Your instructions — Every record must be written out once more, with nothing added or omitted.
[[ Extracted data open ]]
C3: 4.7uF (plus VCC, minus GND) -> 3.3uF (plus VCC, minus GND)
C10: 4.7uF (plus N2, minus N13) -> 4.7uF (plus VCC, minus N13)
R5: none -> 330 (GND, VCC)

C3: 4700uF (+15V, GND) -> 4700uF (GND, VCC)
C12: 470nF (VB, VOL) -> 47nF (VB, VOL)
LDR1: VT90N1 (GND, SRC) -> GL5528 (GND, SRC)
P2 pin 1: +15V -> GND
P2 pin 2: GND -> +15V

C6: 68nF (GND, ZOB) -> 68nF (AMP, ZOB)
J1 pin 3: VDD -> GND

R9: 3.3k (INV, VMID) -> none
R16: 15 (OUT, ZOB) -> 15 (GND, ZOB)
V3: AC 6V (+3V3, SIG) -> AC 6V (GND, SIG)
[[ Extracted data closed ]]
Response —
C3: 4.7uF (plus VCC, minus GND) -> 3.3uF (plus VCC, minus GND)
C10: 4.7uF (plus N2, minus N13) -> 4.7uF (plus VCC, minus N13)
R5: none -> 330 (GND, VCC)

C3: 4700uF (+15V, GND) -> 4700uF (GND, VCC)
C12: 470nF (VB, VOL) -> 47nF (VB, VOL)
LDR1: VT90N1 (GND, SRC) -> GL5528 (GND, SRC)
P2 pin 1: +15V -> GND
P2 pin 2: GND -> +15V

C6: 68nF (GND, ZOB) -> 68nF (AMP, ZOB)
J1 pin 3: VDD -> GND

R9: 3.3k (INV, VMID) -> none
R16: 15 (OUT, ZOB) -> 15 (GND, ZOB)
V3: AC 6V (+3V3, SIG) -> AC 6V (GND, SIG)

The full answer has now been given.